*ASSIGNMENT*. Write out every line of the items below as a numbered list, leaving out the blank lines and the pictures.

**********

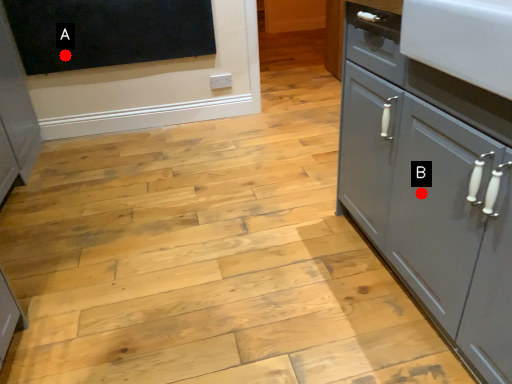
Question: Two points are circled on the image, labeled by A and B beside each circle. Among these points, which one is nearest to the camera?

Choices:
 (A) A is closer
 (B) B is closer

Answer: (B)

**********

*TASK RESPONSE*.
1. Question: Two points are circled on the image, labeled by A and B beside each circle. Among these points, which one is nearest to the camera?
2. Choices:
3.  (A) A is closer
4.  (B) B is closer
5. Answer: (B)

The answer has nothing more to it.